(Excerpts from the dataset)
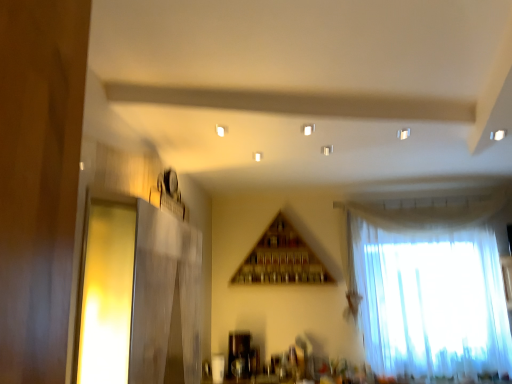
Question: Considering the positions of point (467, 236) and point (130, 266), is point (467, 236) closer or farther from the camera than point (130, 266)?

Choices:
 (A) farther
 (B) closer

Answer: (A)

Question: Considering the positions of white sheer curtain at right and translucent glass window at left in the image, is white sheer curtain at right wider or thinner than translucent glass window at left?

Choices:
 (A) thin
 (B) wide

Answer: (B)

Question: Looking at the image, does white sheer curtain at right seem bigger or smaller compared to translucent glass window at left?

Choices:
 (A) big
 (B) small

Answer: (A)

Question: From the image's perspective, relative to white sheer curtain at right, is translucent glass window at left above or below?

Choices:
 (A) above
 (B) below

Answer: (A)

Question: From a real-world perspective, is translucent glass window at left physically located above or below white sheer curtain at right?

Choices:
 (A) above
 (B) below

Answer: (B)

Question: Is translucent glass window at left wider or thinner than white sheer curtain at right?

Choices:
 (A) wide
 (B) thin

Answer: (B)

Question: Considering the positions of translucent glass window at left and white sheer curtain at right in the image, is translucent glass window at left bigger or smaller than white sheer curtain at right?

Choices:
 (A) small
 (B) big

Answer: (A)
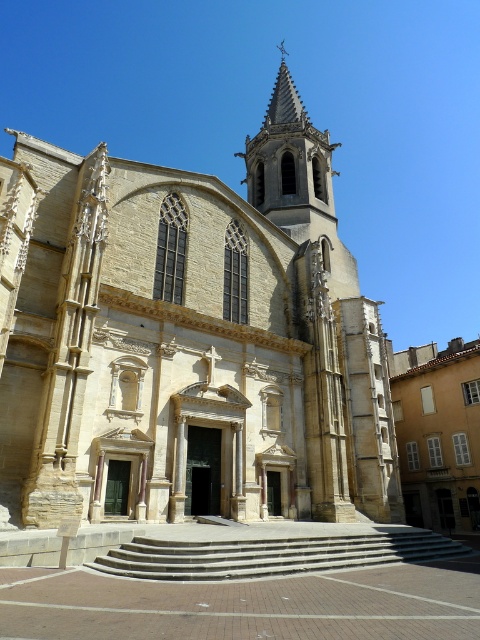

### PROBLEM REQUIREMENTS
Could you reproduce every row above word for word, omitting the pictures from your copy?

### SOLVED PROBLEM
Question: Considering the positions of point (467, 236) and point (130, 266), is point (467, 236) closer or farther from the camera than point (130, 266)?

Choices:
 (A) farther
 (B) closer

Answer: (A)

Question: Considering the positions of white sheer curtain at right and translucent glass window at left in the image, is white sheer curtain at right wider or thinner than translucent glass window at left?

Choices:
 (A) thin
 (B) wide

Answer: (B)

Question: Looking at the image, does white sheer curtain at right seem bigger or smaller compared to translucent glass window at left?

Choices:
 (A) big
 (B) small

Answer: (A)

Question: From the image's perspective, relative to white sheer curtain at right, is translucent glass window at left above or below?

Choices:
 (A) above
 (B) below

Answer: (A)

Question: From a real-world perspective, is translucent glass window at left physically located above or below white sheer curtain at right?

Choices:
 (A) above
 (B) below

Answer: (B)

Question: Is translucent glass window at left wider or thinner than white sheer curtain at right?

Choices:
 (A) wide
 (B) thin

Answer: (B)

Question: Considering the positions of translucent glass window at left and white sheer curtain at right in the image, is translucent glass window at left bigger or smaller than white sheer curtain at right?

Choices:
 (A) small
 (B) big

Answer: (A)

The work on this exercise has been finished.